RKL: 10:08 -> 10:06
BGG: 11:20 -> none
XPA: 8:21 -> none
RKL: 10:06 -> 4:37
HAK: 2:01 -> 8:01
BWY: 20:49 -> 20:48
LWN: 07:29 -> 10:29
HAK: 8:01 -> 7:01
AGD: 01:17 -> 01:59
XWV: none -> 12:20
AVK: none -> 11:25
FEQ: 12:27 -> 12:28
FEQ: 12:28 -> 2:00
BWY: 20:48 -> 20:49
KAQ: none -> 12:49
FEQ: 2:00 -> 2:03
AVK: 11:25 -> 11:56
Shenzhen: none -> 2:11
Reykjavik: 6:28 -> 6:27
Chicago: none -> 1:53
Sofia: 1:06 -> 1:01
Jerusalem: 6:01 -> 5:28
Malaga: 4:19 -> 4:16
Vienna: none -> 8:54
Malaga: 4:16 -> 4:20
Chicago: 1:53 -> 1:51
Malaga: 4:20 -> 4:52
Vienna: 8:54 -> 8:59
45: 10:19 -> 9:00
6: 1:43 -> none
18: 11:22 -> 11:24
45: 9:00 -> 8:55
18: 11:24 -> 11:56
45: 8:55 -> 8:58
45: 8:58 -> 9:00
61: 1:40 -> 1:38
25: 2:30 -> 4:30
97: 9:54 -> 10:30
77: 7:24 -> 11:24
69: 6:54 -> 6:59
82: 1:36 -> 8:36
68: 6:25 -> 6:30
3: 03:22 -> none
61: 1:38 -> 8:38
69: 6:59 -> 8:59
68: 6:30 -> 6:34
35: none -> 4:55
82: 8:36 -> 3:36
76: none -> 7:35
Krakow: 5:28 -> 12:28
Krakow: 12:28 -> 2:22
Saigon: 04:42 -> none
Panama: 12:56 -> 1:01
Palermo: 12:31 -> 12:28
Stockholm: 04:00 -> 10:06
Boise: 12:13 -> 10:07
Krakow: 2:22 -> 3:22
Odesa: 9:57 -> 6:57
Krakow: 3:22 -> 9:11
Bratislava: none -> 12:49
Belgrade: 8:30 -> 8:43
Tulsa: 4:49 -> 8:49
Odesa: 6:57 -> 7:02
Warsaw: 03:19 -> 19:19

◆ ◆ ◆

**Short task:**
Put each line of the data above into a JSON list of strings, one string per line, leaving out any blank lines.

**Correct output:**
[
  "RKL: 10:08 -> 10:06",
  "BGG: 11:20 -> none",
  "XPA: 8:21 -> none",
  "RKL: 10:06 -> 4:37",
  "HAK: 2:01 -> 8:01",
  "BWY: 20:49 -> 20:48",
  "LWN: 07:29 -> 10:29",
  "HAK: 8:01 -> 7:01",
  "AGD: 01:17 -> 01:59",
  "XWV: none -> 12:20",
  "AVK: none -> 11:25",
  "FEQ: 12:27 -> 12:28",
  "FEQ: 12:28 -> 2:00",
  "BWY: 20:48 -> 20:49",
  "KAQ: none -> 12:49",
  "FEQ: 2:00 -> 2:03",
  "AVK: 11:25 -> 11:56",
  "Shenzhen: none -> 2:11",
  "Reykjavik: 6:28 -> 6:27",
  "Chicago: none -> 1:53",
  "Sofia: 1:06 -> 1:01",
  "Jerusalem: 6:01 -> 5:28",
  "Malaga: 4:19 -> 4:16",
  "Vienna: none -> 8:54",
  "Malaga: 4:16 -> 4:20",
  "Chicago: 1:53 -> 1:51",
  "Malaga: 4:20 -> 4:52",
  "Vienna: 8:54 -> 8:59",
  "45: 10:19 -> 9:00",
  "6: 1:43 -> none",
  "18: 11:22 -> 11:24",
  "45: 9:00 -> 8:55",
  "18: 11:24 -> 11:56",
  "45: 8:55 -> 8:58",
  "45: 8:58 -> 9:00",
  "61: 1:40 -> 1:38",
  "25: 2:30 -> 4:30",
  "97: 9:54 -> 10:30",
  "77: 7:24 -> 11:24",
  "69: 6:54 -> 6:59",
  "82: 1:36 -> 8:36",
  "68: 6:25 -> 6:30",
  "3: 03:22 -> none",
  "61: 1:38 -> 8:38",
  "69: 6:59 -> 8:59",
  "68: 6:30 -> 6:34",
  "35: none -> 4:55",
  "82: 8:36 -> 3:36",
  "76: none -> 7:35",
  "Krakow: 5:28 -> 12:28",
  "Krakow: 12:28 -> 2:22",
  "Saigon: 04:42 -> none",
  "Panama: 12:56 -> 1:01",
  "Palermo: 12:31 -> 12:28",
  "Stockholm: 04:00 -> 10:06",
  "Boise: 12:13 -> 10:07",
  "Krakow: 2:22 -> 3:22",
  "Odesa: 9:57 -> 6:57",
  "Krakow: 3:22 -> 9:11",
  "Bratislava: none -> 12:49",
  "Belgrade: 8:30 -> 8:43",
  "Tulsa: 4:49 -> 8:49",
  "Odesa: 6:57 -> 7:02",
  "Warsaw: 03:19 -> 19:19"
]